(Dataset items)
# # #

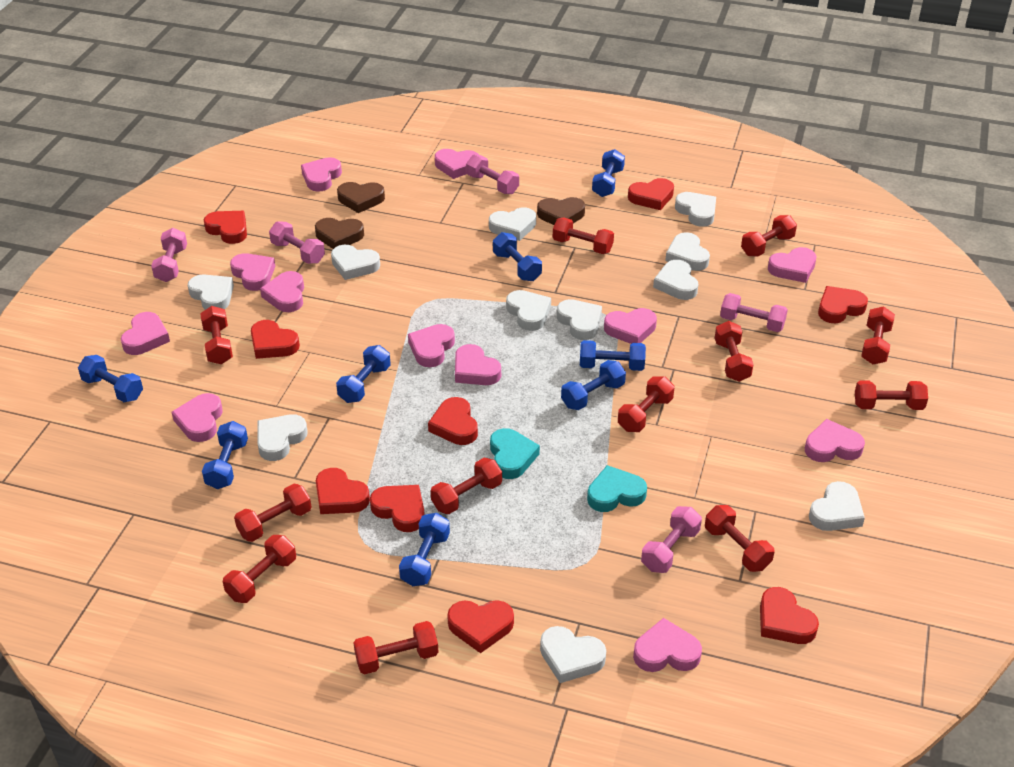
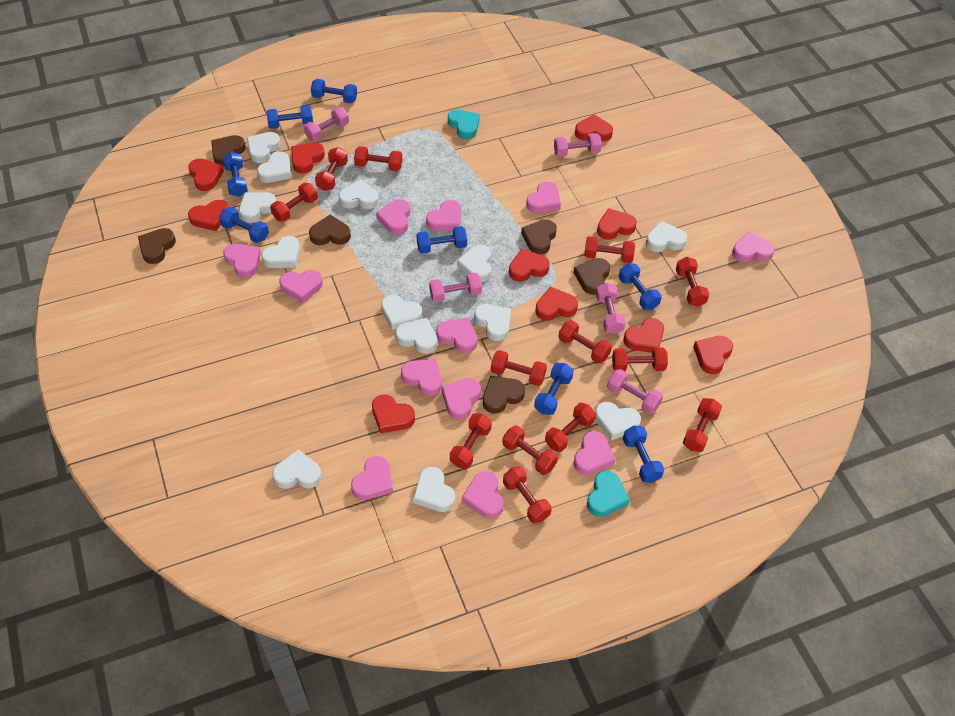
brown heart: 3 -> 6
red dumbbell: 12 -> 13
red heart: 9 -> 10
white heart: 11 -> 13

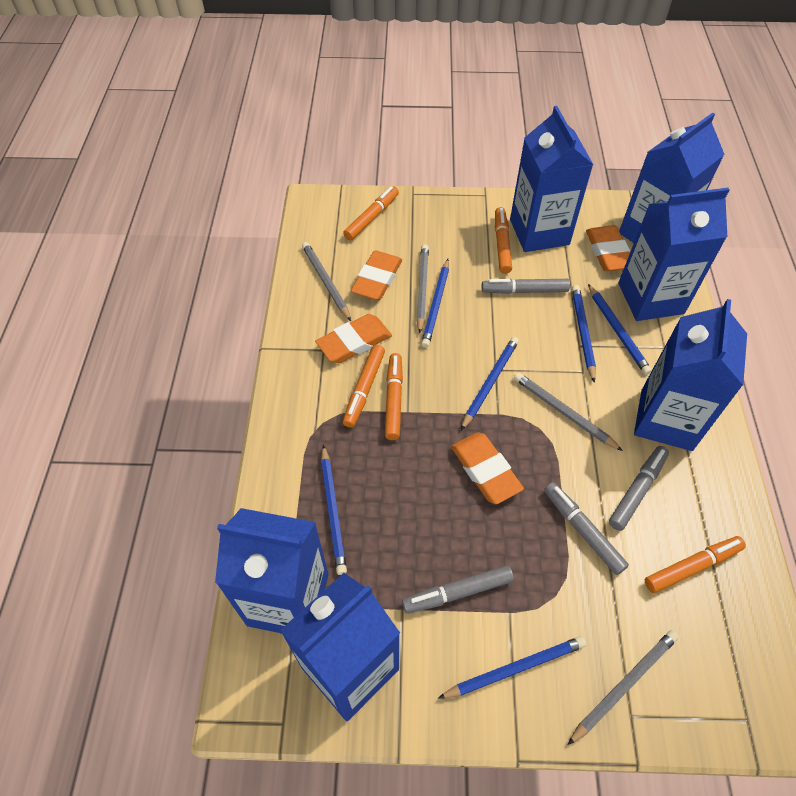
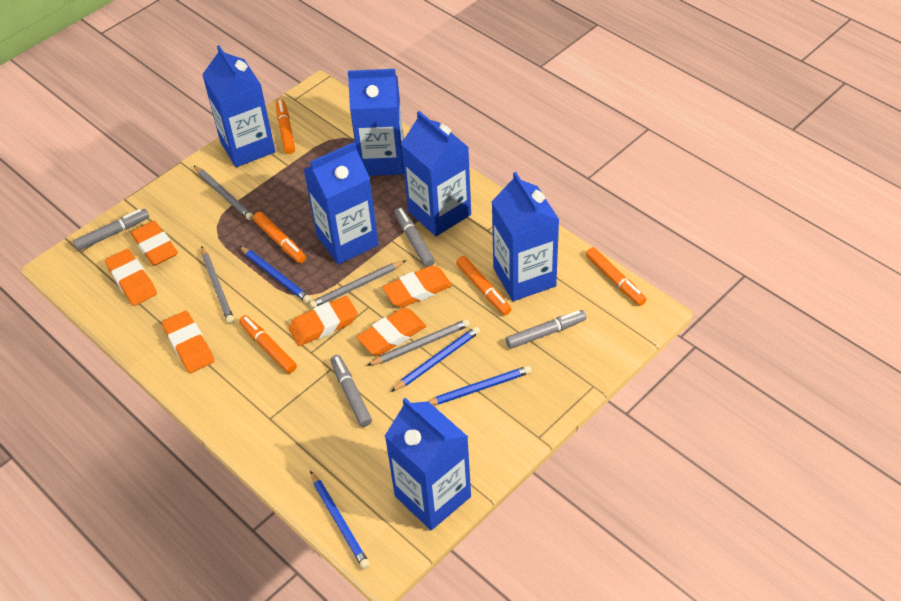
blue pencil: 6 -> 4
orange eraser: 4 -> 6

# # #

Provide the count of lines above containing "heart", without any added words.

**Finished exercise:** 3